TASK DETAILS -
Retype, with no pictures, each line from the one that holds "pink arrow: (215, 445) -> (167, 302), moved" through the last line of the entries below, both included.

MATERIAL PROVIDED -
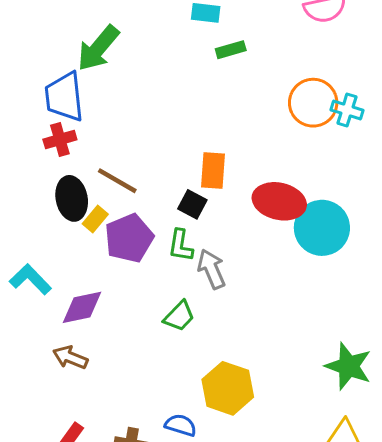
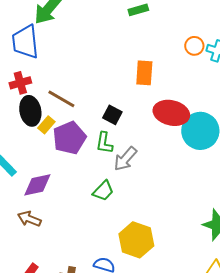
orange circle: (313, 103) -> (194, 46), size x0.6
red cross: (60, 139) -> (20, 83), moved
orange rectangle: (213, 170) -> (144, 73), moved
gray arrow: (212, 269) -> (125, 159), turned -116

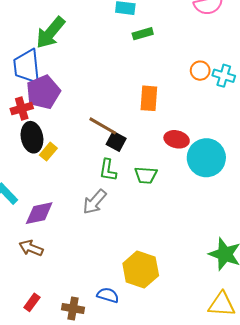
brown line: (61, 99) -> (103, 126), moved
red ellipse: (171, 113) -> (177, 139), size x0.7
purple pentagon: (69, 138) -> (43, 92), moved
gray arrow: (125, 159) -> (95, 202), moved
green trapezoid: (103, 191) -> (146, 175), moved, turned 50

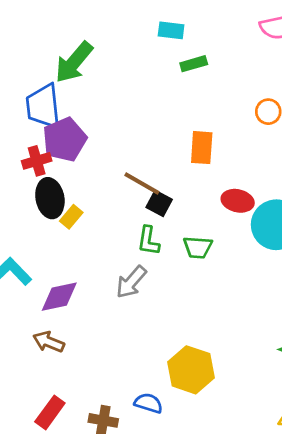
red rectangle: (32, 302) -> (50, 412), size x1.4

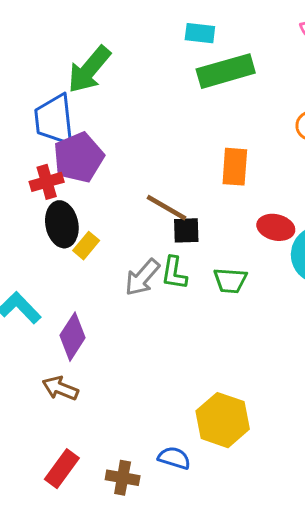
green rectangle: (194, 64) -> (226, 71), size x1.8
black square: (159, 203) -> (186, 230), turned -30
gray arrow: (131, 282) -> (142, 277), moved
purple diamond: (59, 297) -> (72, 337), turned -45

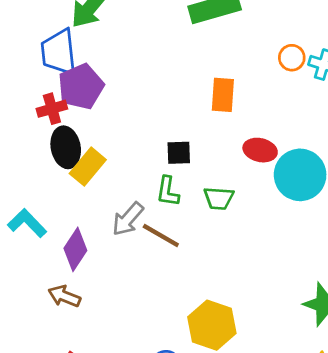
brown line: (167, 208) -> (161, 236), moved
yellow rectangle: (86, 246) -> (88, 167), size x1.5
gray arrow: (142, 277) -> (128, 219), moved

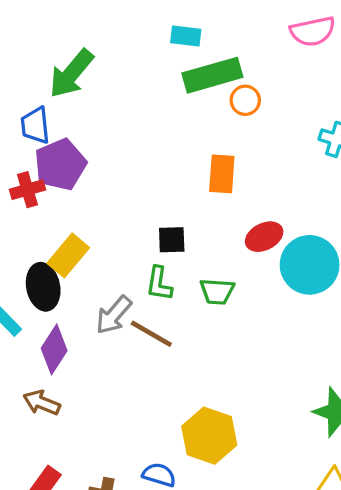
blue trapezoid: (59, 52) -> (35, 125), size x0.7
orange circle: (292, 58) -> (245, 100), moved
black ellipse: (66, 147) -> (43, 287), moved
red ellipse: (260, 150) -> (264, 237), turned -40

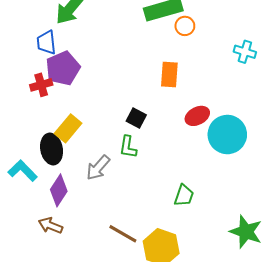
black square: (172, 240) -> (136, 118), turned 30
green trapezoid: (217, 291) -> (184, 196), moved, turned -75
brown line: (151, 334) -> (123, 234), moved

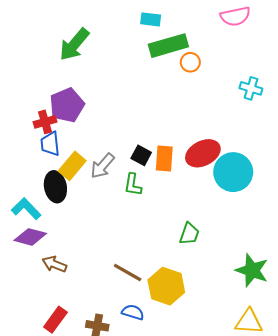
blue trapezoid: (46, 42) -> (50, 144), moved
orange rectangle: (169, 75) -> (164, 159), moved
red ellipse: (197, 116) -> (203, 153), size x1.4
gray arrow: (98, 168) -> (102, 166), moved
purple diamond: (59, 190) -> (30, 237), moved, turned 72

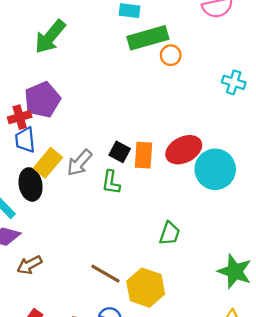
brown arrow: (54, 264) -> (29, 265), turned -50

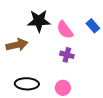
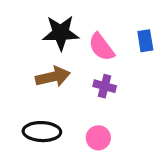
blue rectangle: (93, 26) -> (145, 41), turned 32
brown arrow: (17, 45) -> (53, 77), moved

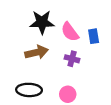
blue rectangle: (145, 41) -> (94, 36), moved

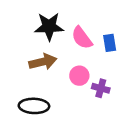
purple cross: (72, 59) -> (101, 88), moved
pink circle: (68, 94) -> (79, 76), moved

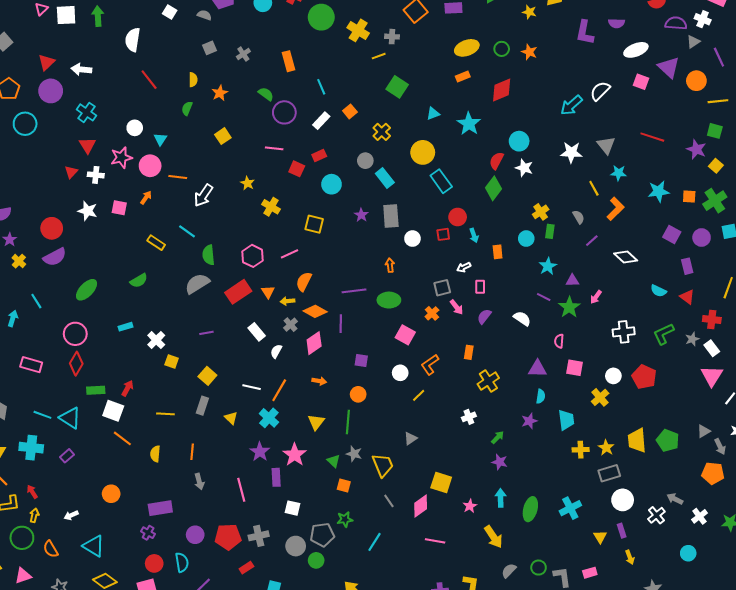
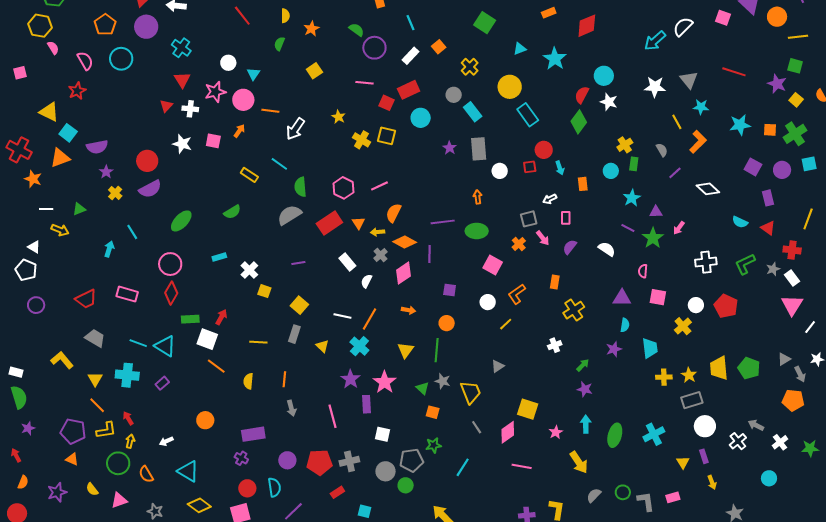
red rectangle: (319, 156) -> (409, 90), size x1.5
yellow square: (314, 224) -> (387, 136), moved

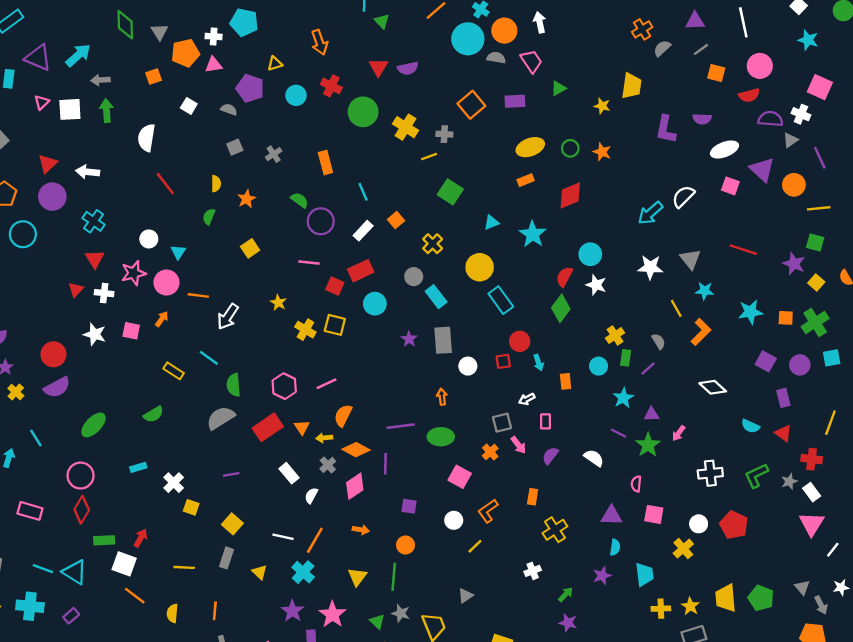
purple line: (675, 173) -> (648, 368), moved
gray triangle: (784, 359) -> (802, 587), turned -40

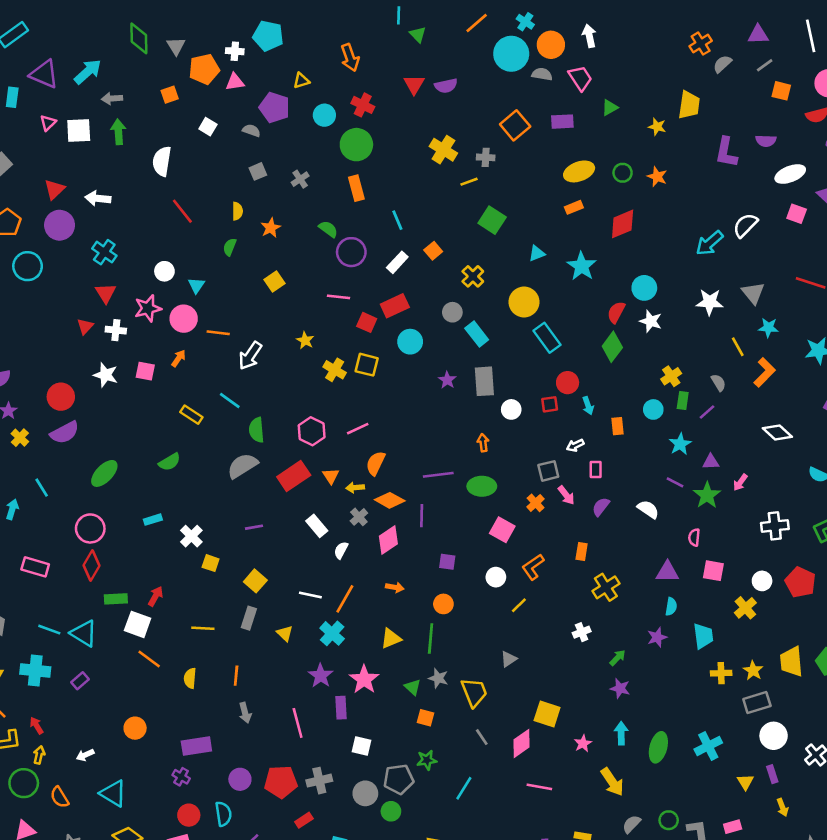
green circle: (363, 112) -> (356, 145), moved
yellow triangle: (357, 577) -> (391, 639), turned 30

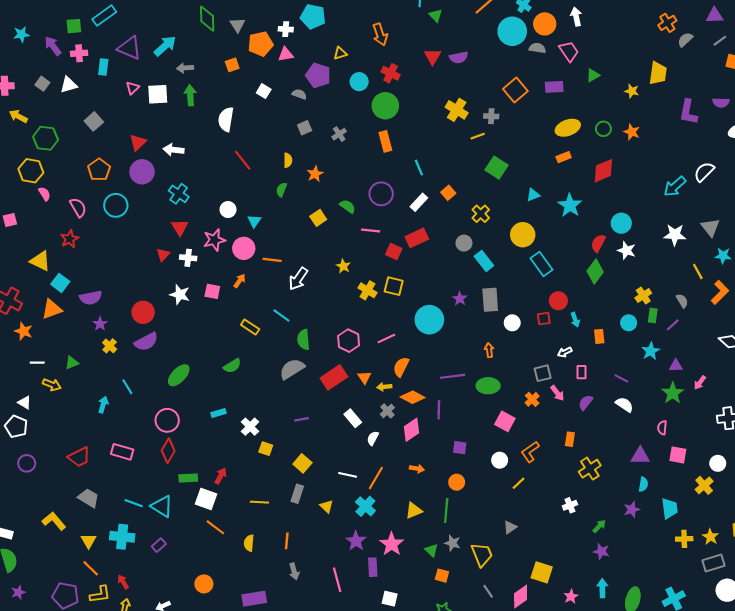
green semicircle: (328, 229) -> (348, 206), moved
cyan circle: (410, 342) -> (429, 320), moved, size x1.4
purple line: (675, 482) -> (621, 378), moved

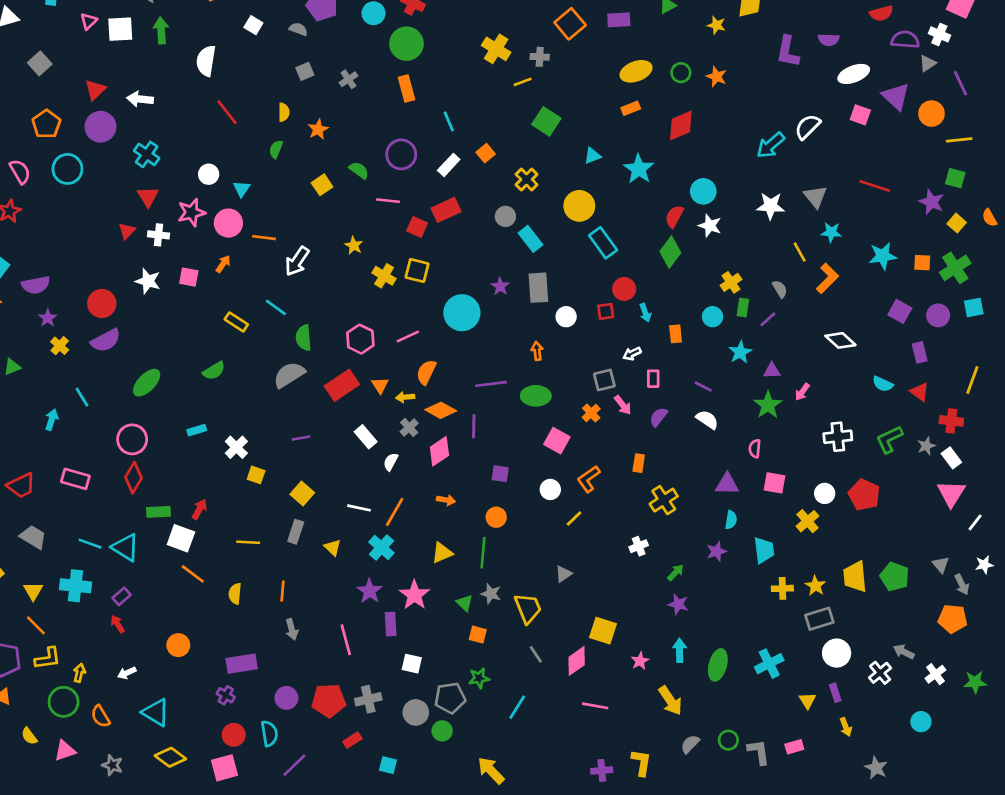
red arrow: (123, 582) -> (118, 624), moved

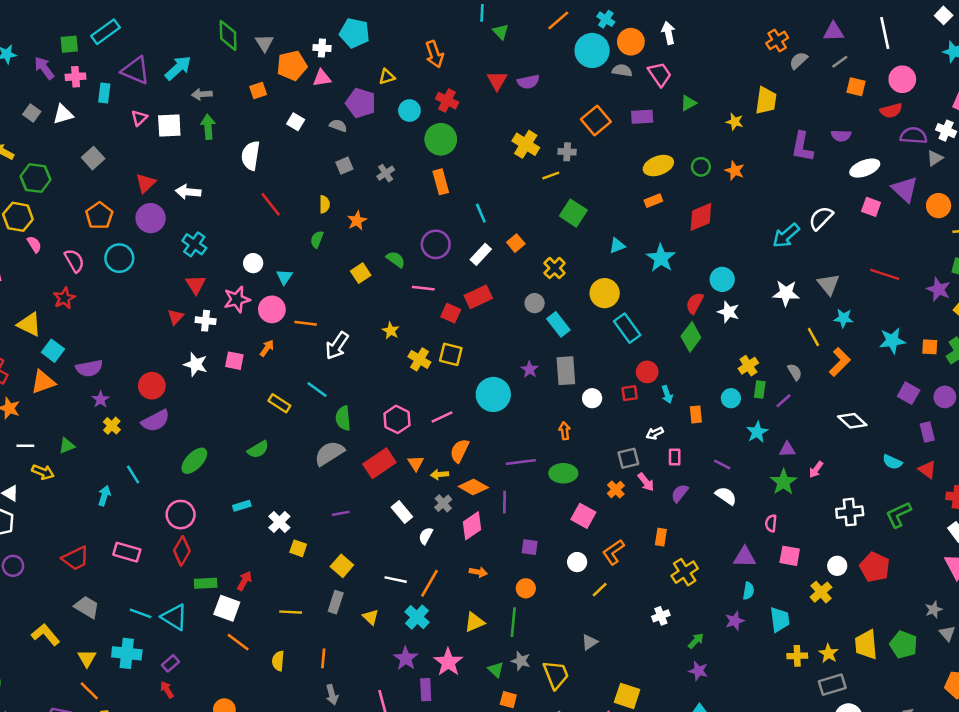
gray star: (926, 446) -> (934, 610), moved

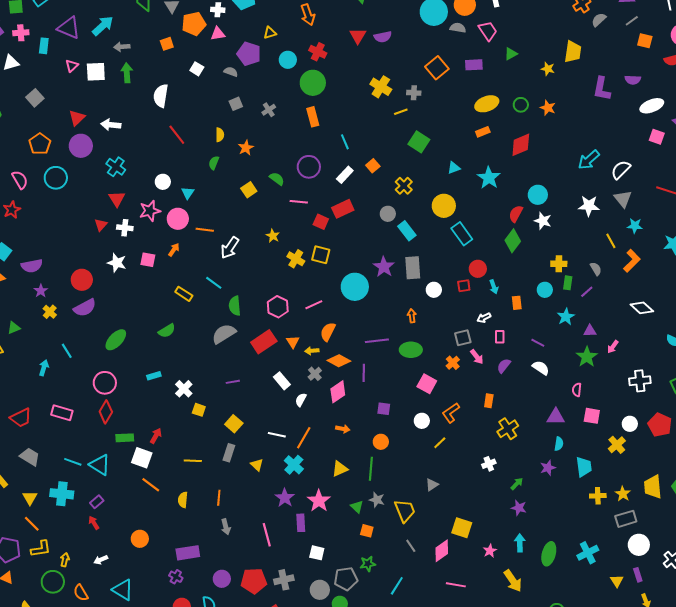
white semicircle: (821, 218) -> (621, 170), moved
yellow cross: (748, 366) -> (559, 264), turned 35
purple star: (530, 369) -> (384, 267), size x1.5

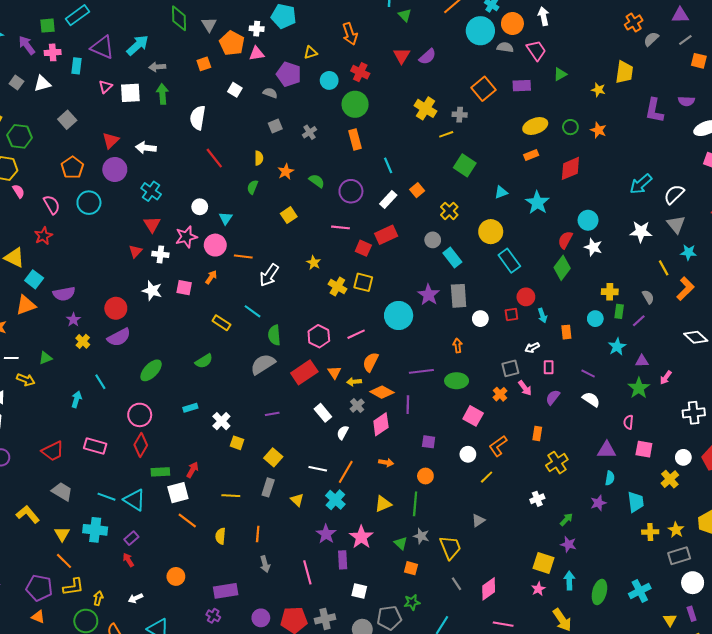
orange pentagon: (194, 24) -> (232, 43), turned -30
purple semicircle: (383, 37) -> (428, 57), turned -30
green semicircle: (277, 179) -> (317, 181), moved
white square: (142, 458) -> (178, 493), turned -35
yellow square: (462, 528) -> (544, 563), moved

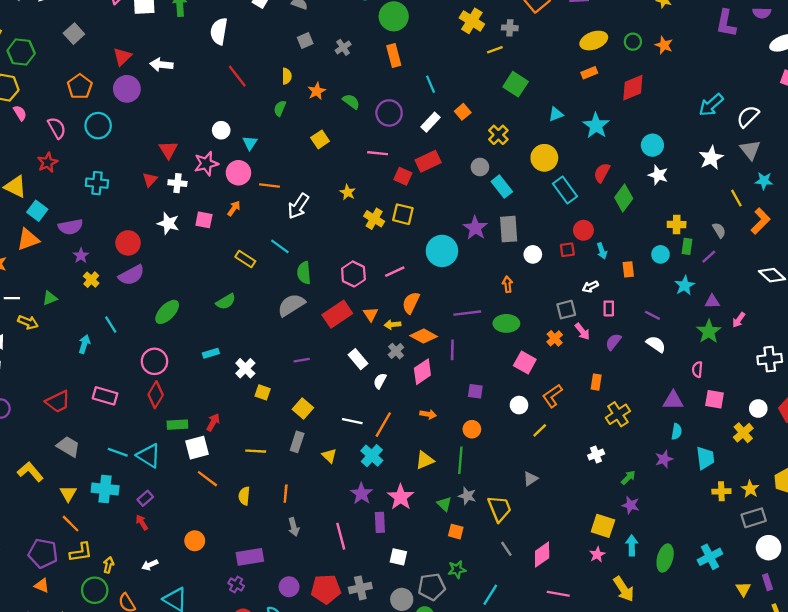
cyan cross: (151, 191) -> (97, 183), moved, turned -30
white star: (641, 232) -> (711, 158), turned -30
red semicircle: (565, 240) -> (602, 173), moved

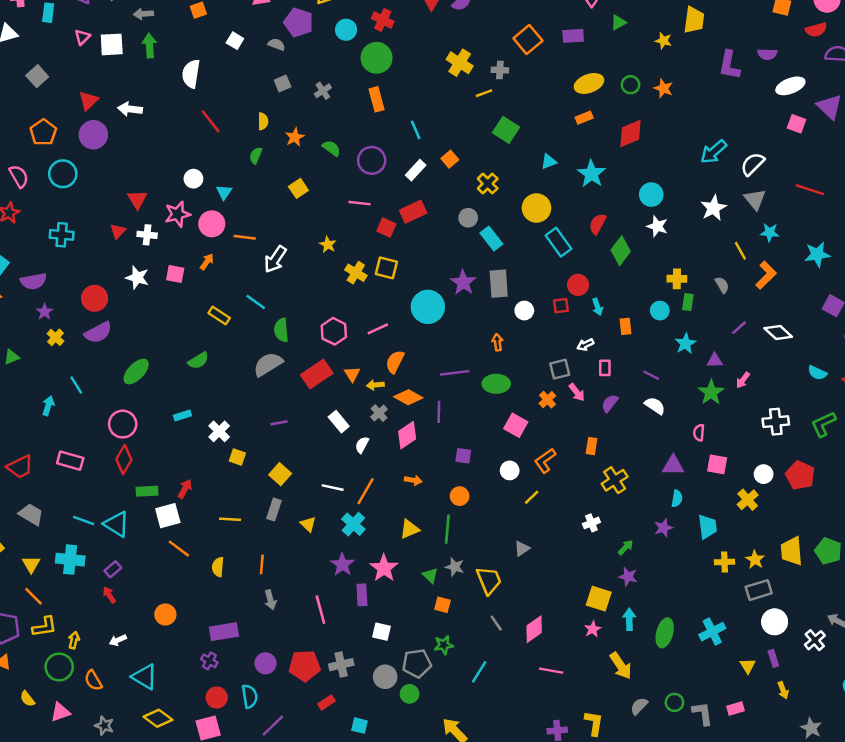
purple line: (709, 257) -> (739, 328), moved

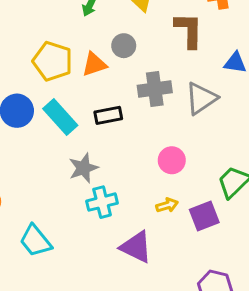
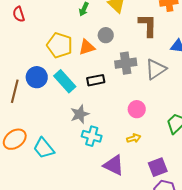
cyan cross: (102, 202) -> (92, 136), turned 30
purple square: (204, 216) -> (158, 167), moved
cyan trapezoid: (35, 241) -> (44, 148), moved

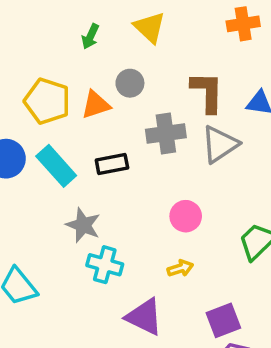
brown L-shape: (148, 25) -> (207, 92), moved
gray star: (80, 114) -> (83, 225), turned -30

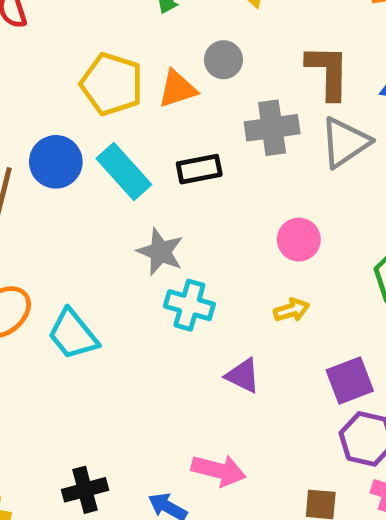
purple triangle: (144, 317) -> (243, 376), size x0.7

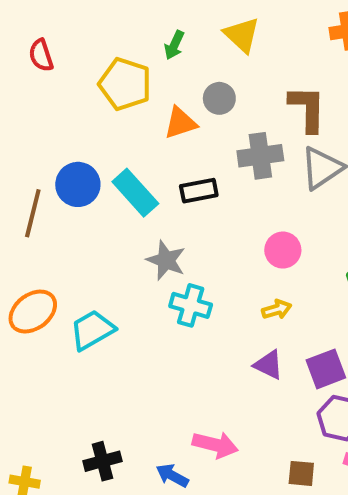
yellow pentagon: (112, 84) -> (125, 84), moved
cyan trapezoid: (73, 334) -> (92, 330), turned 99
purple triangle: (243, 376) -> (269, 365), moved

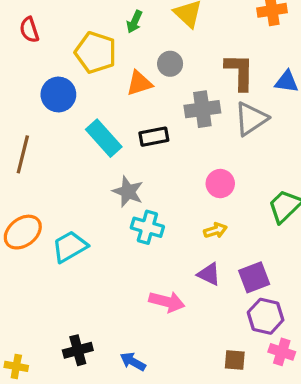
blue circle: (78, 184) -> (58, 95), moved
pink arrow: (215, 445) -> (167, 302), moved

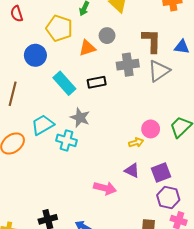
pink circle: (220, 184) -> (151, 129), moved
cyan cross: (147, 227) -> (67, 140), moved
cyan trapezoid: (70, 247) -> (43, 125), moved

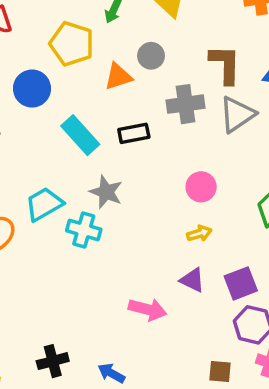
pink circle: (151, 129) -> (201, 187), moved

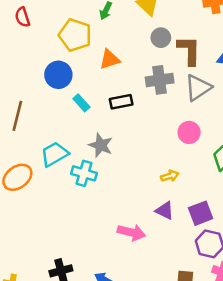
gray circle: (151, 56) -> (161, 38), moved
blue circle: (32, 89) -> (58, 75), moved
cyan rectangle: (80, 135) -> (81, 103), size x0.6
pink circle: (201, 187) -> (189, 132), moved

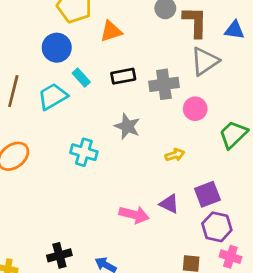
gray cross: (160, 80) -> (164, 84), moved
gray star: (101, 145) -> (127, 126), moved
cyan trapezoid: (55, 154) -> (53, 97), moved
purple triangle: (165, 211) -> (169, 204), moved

THE ANSWER -
pink arrow: (215, 445) -> (167, 302), moved

pink circle: (220, 184) -> (151, 129), moved
cyan cross: (147, 227) -> (67, 140), moved
cyan trapezoid: (70, 247) -> (43, 125), moved

pink circle: (151, 129) -> (201, 187), moved

gray circle: (151, 56) -> (161, 38), moved
blue circle: (32, 89) -> (58, 75), moved
cyan rectangle: (80, 135) -> (81, 103), size x0.6
pink circle: (201, 187) -> (189, 132), moved

gray cross: (160, 80) -> (164, 84), moved
gray star: (101, 145) -> (127, 126), moved
cyan trapezoid: (55, 154) -> (53, 97), moved
purple triangle: (165, 211) -> (169, 204), moved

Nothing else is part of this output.